What is needed:
Look through the data below and output, unchanged, every line from the one holding "RGB pin B: D8 -> D4" through the one holding "TFT pin CS: A0 -> D5", inclusive. Skip the pictures.

========================================

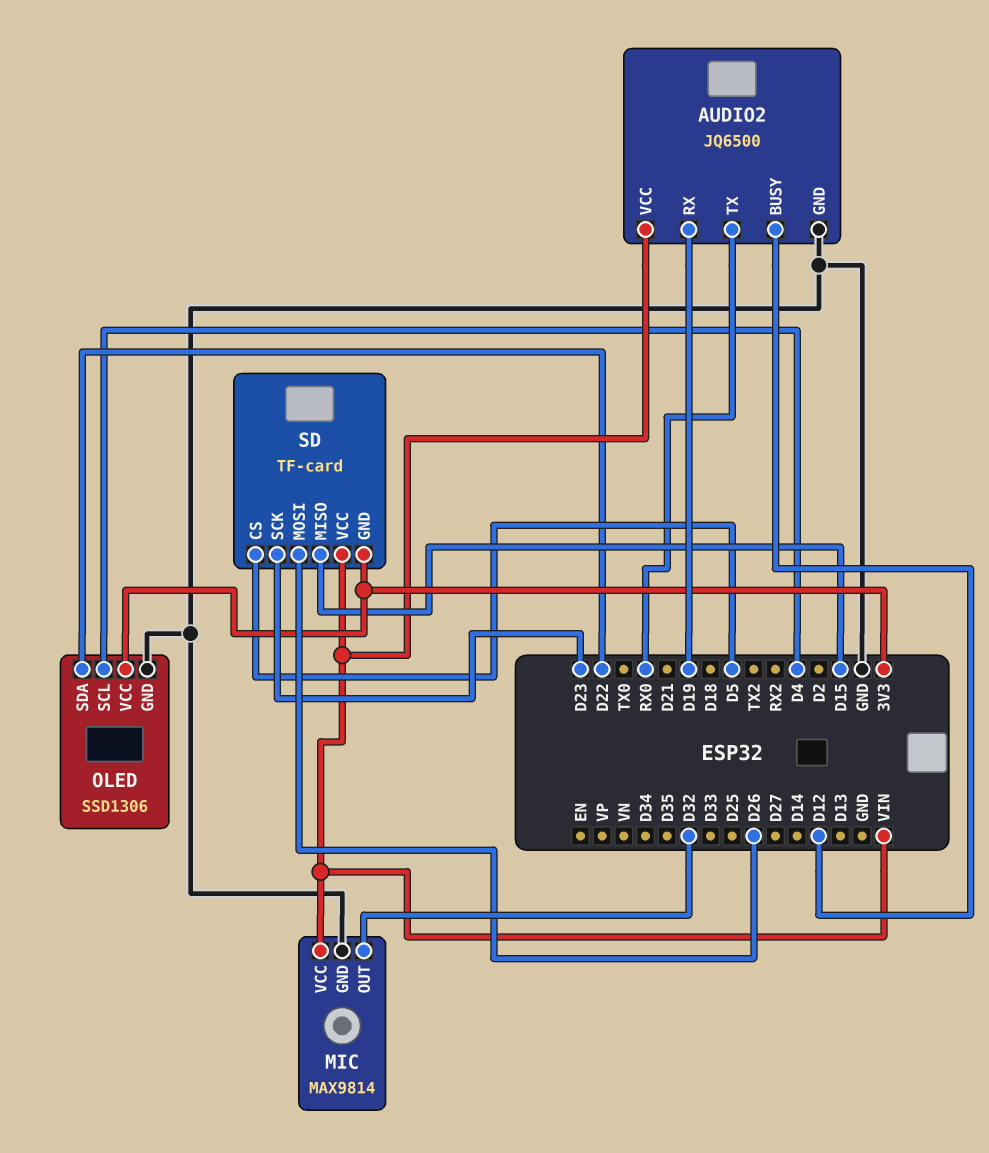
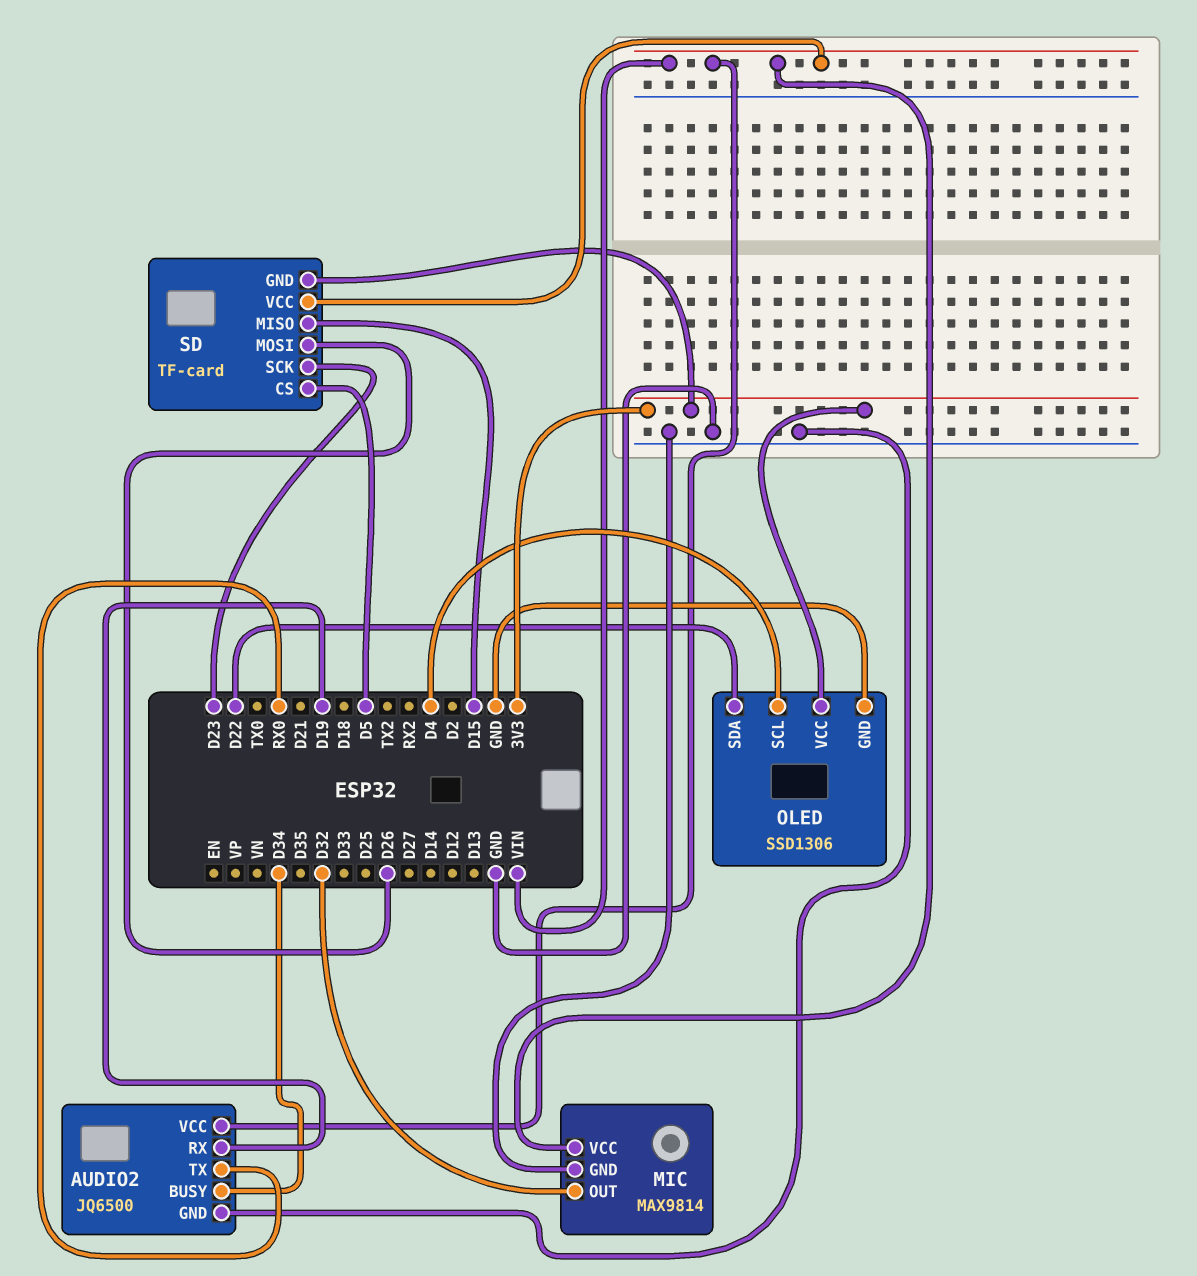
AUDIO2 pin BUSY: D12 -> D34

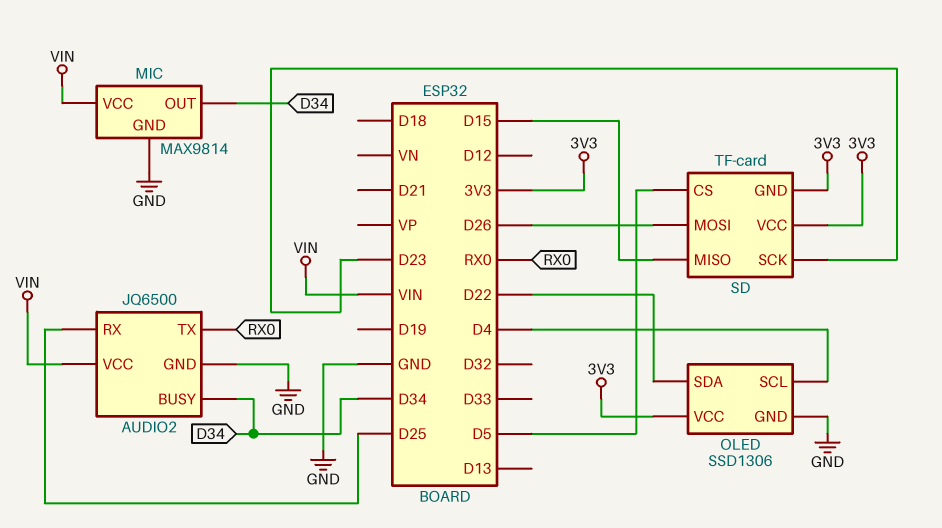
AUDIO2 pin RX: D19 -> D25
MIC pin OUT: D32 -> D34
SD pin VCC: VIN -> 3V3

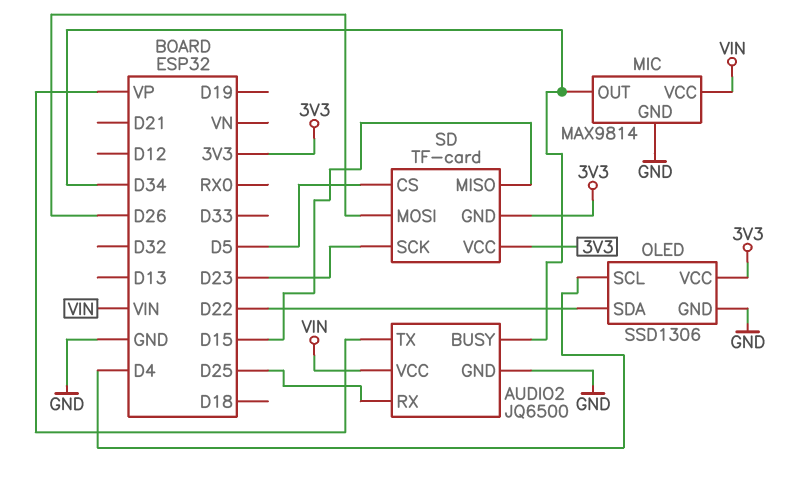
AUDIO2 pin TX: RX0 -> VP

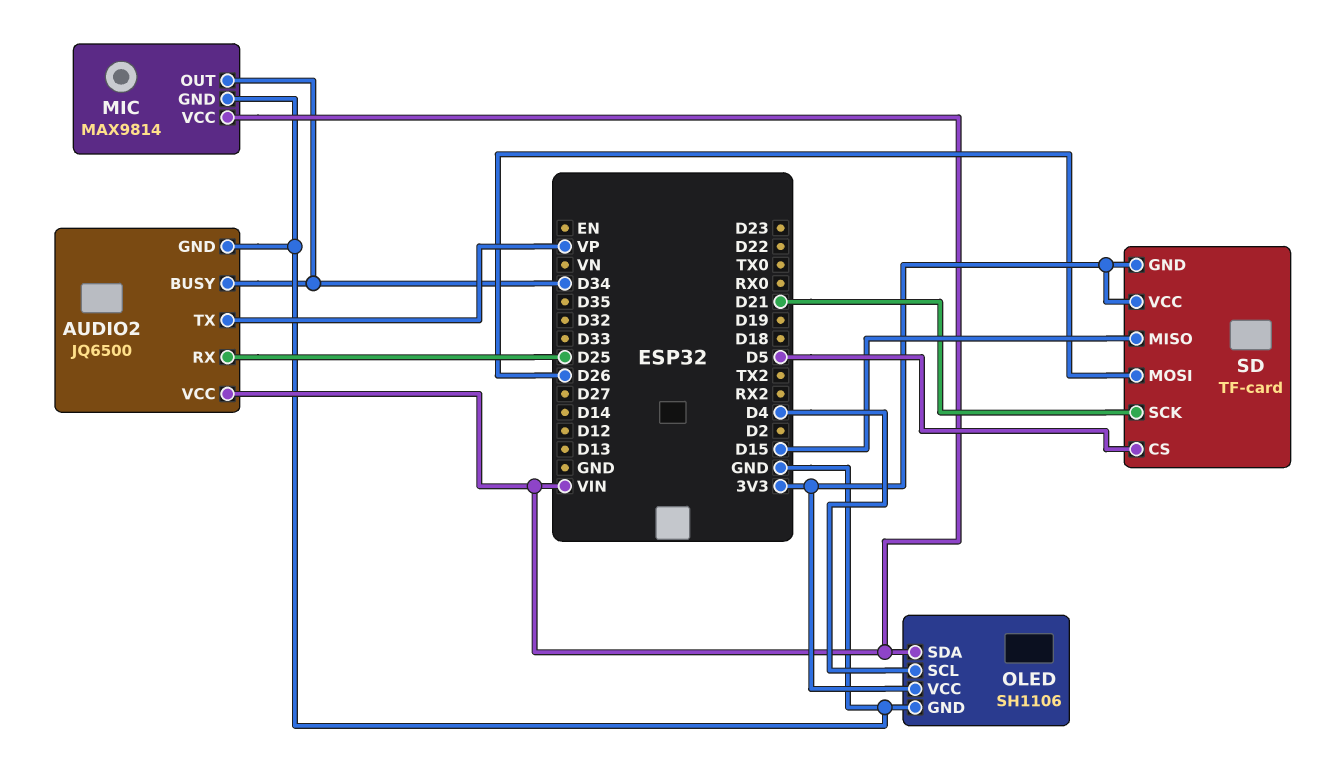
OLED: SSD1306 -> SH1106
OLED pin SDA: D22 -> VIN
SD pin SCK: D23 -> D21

========================================

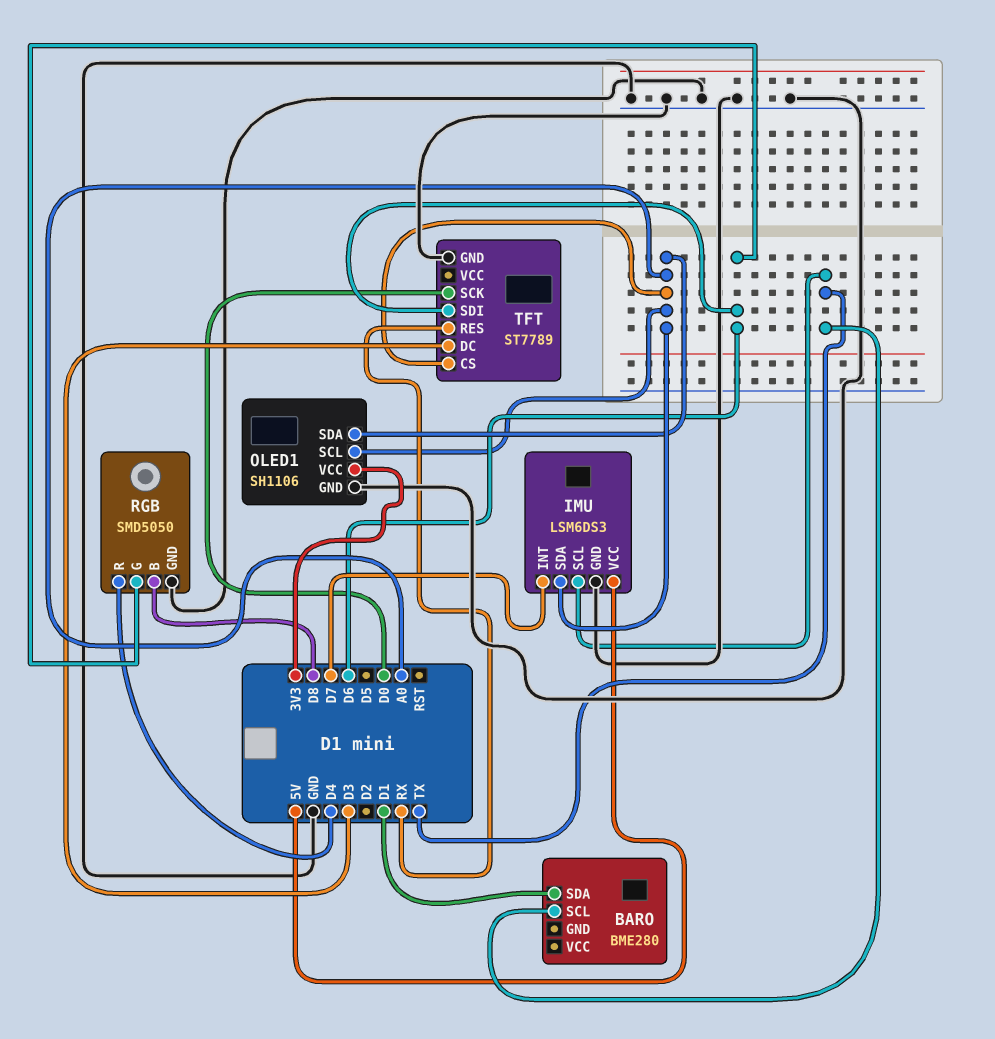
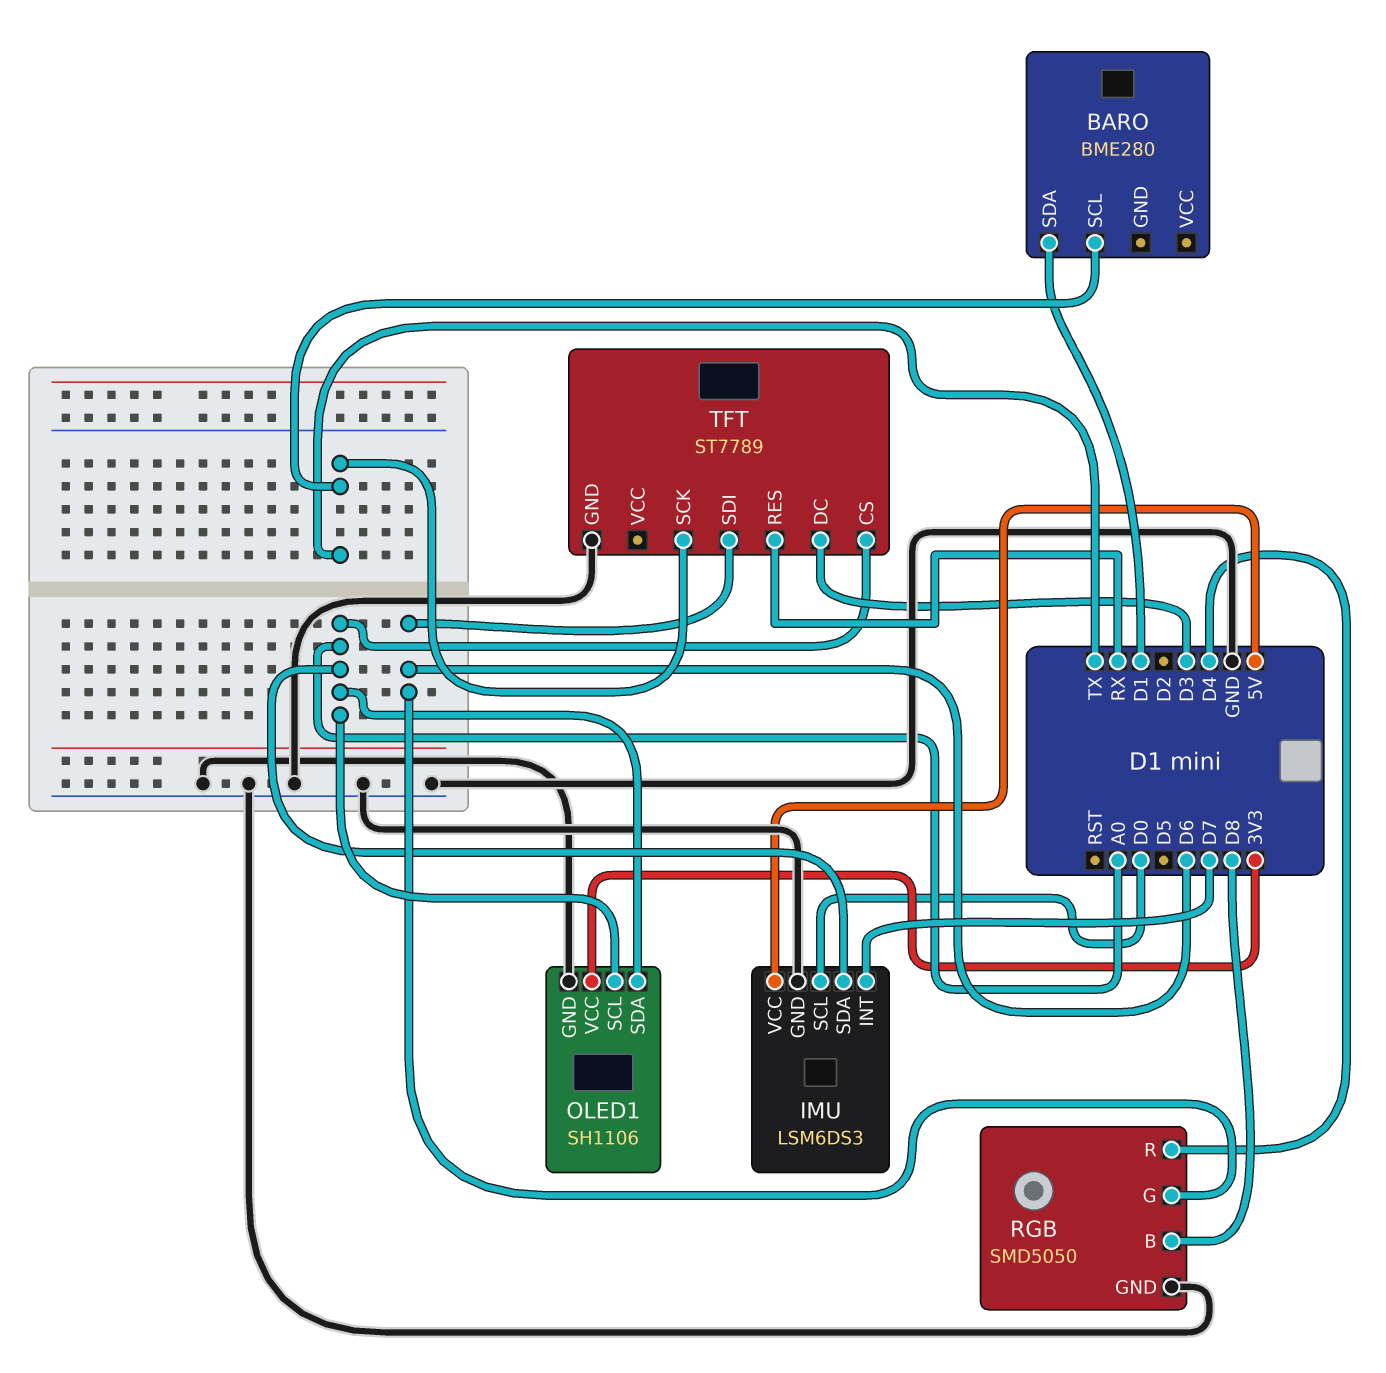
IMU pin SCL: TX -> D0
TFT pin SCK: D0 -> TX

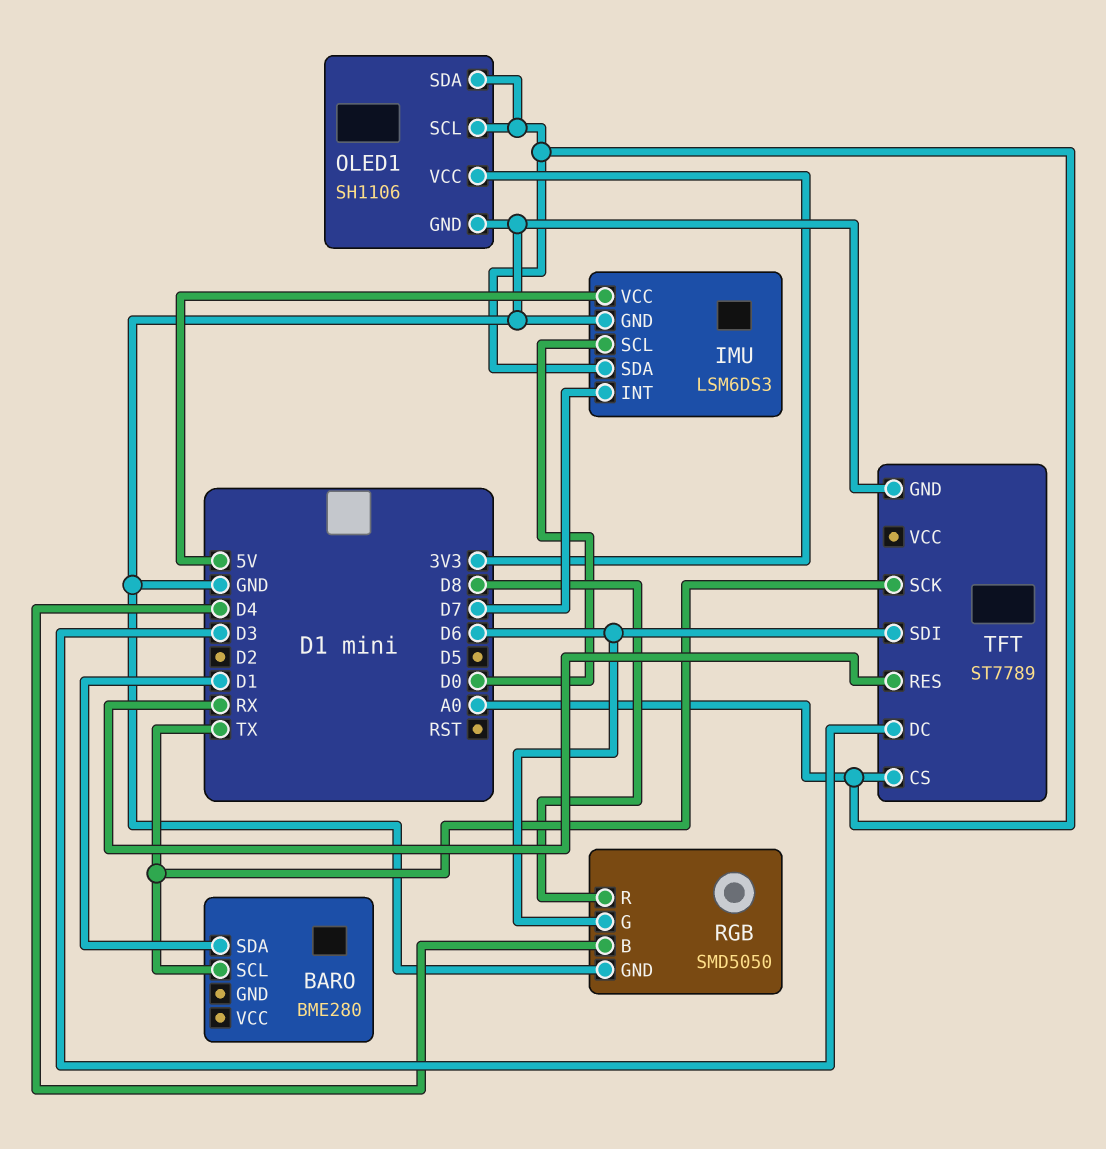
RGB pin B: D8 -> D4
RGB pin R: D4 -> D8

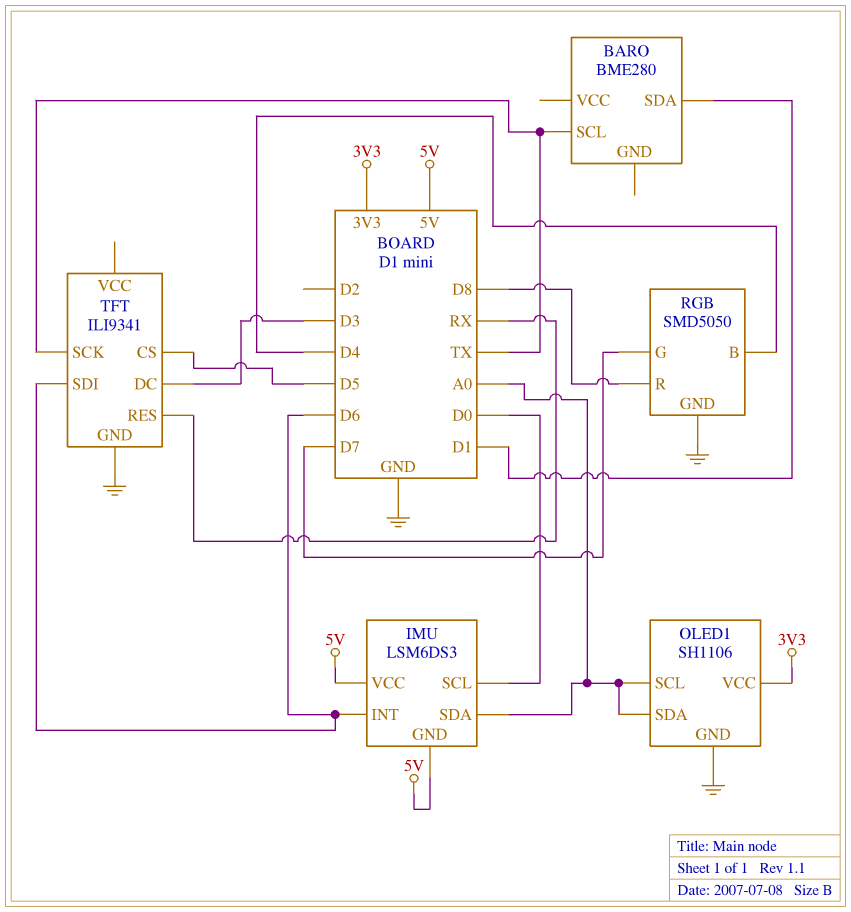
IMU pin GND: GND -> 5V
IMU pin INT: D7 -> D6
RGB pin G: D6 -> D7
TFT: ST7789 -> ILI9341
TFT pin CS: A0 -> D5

========================================

Output:
RGB pin B: D8 -> D4
RGB pin R: D4 -> D8

IMU pin GND: GND -> 5V
IMU pin INT: D7 -> D6
RGB pin G: D6 -> D7
TFT: ST7789 -> ILI9341
TFT pin CS: A0 -> D5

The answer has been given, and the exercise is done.